Given information:

((

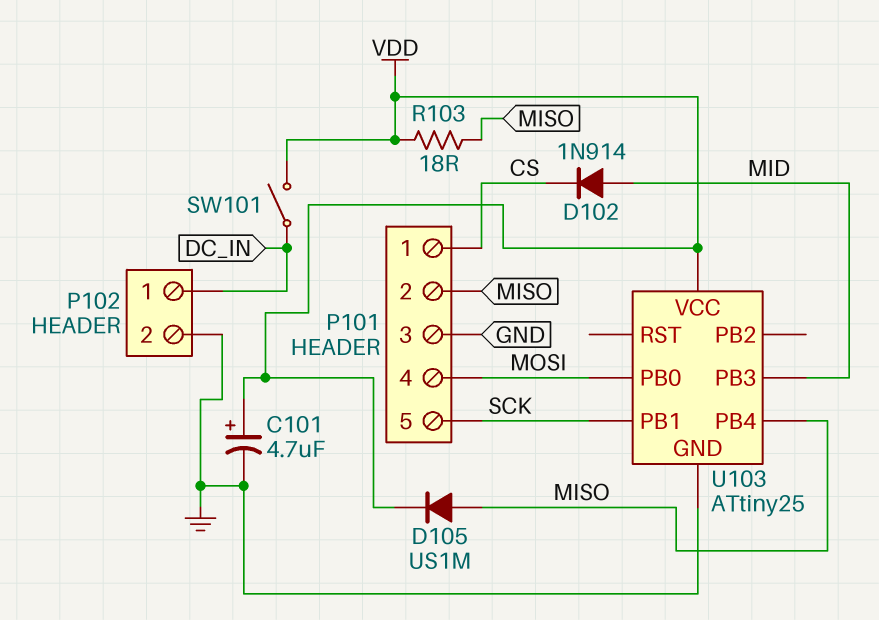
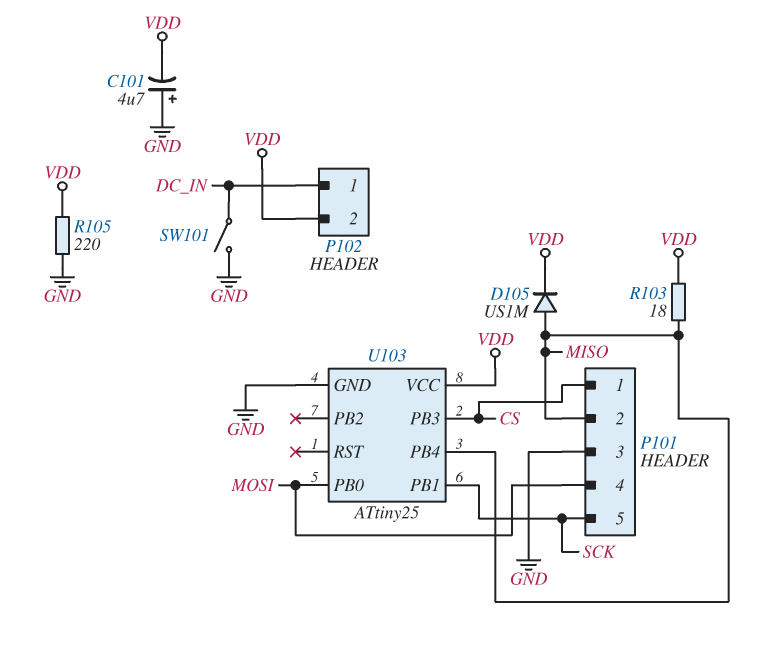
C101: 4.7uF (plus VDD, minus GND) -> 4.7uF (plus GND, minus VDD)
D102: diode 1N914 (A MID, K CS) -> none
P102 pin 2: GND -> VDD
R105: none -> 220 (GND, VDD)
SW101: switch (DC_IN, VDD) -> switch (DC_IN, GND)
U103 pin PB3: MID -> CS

))
((

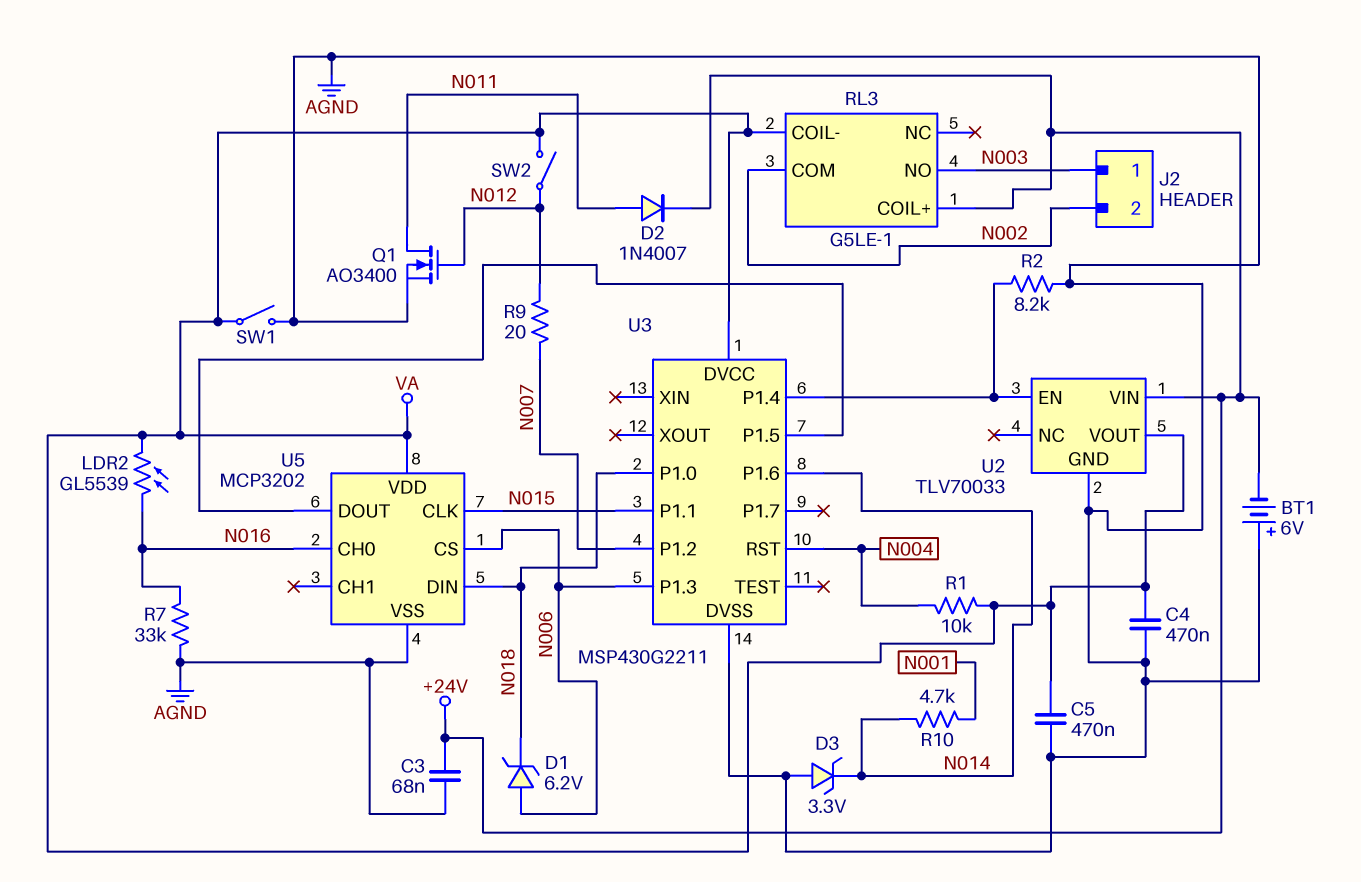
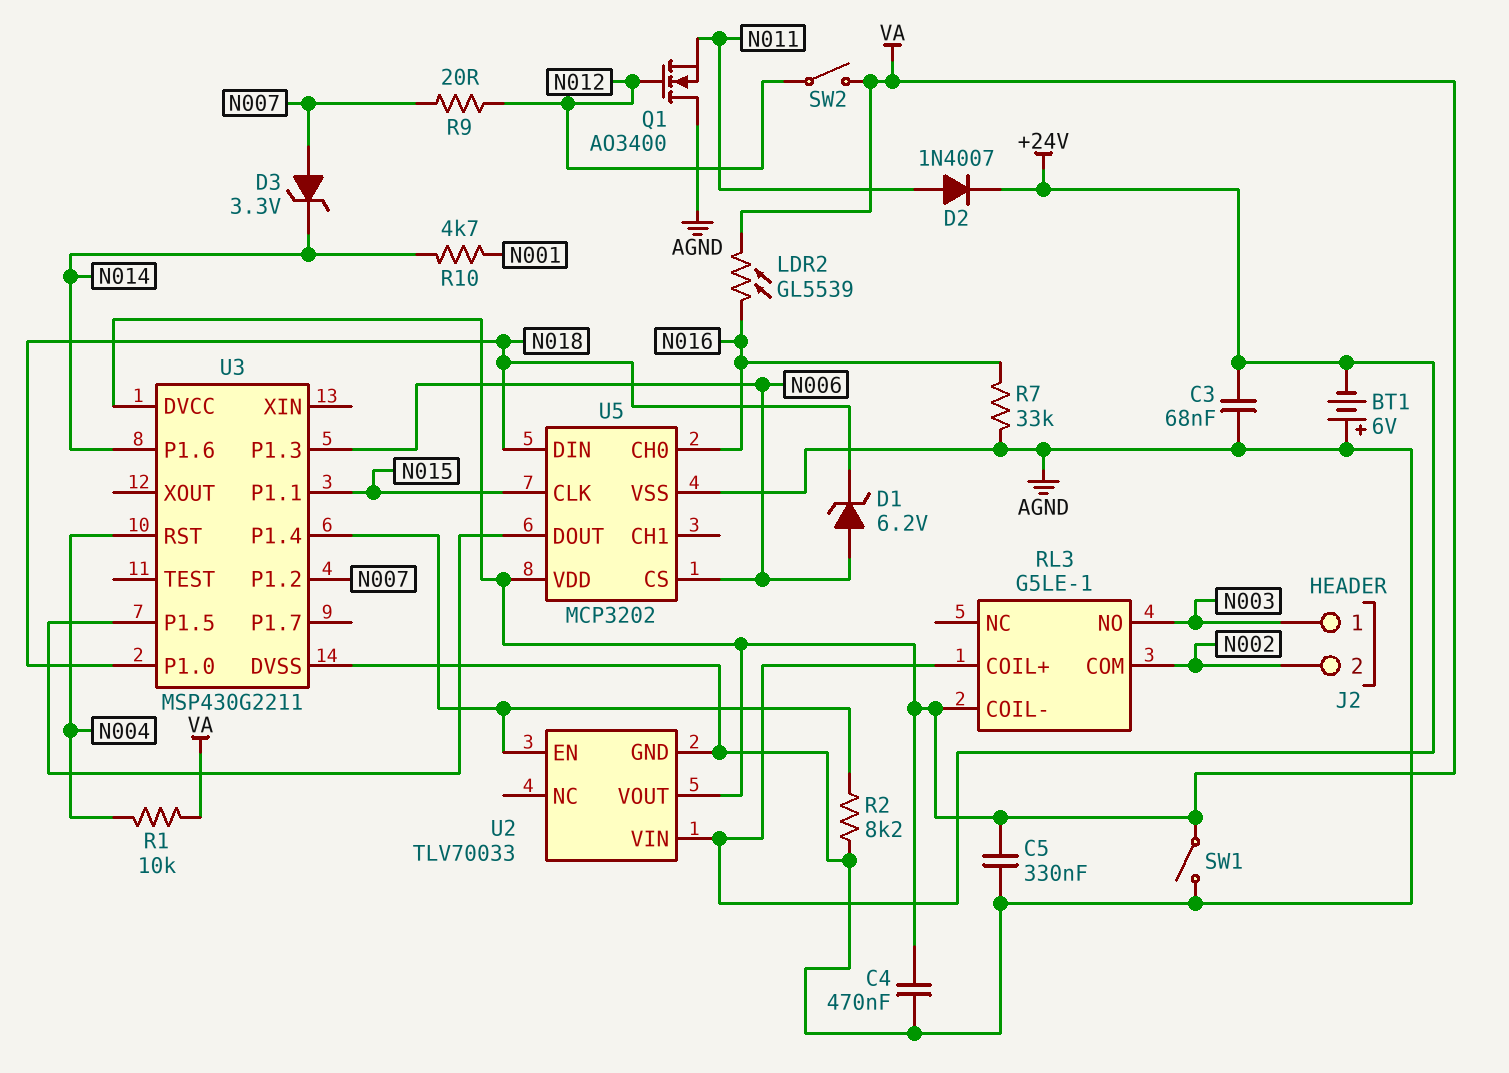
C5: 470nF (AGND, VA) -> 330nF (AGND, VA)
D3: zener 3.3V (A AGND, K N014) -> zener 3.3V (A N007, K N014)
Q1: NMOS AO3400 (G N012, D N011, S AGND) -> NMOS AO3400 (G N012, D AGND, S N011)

))

Exercise goal:
Starting at the line above that holds "P102 pin 2: GND -> VDD" and ending at the line that holds "U103 pin PB3: MID -> CS", transcribe each line exactly and include no other lines.

Output of the task:
P102 pin 2: GND -> VDD
R105: none -> 220 (GND, VDD)
SW101: switch (DC_IN, VDD) -> switch (DC_IN, GND)
U103 pin PB3: MID -> CS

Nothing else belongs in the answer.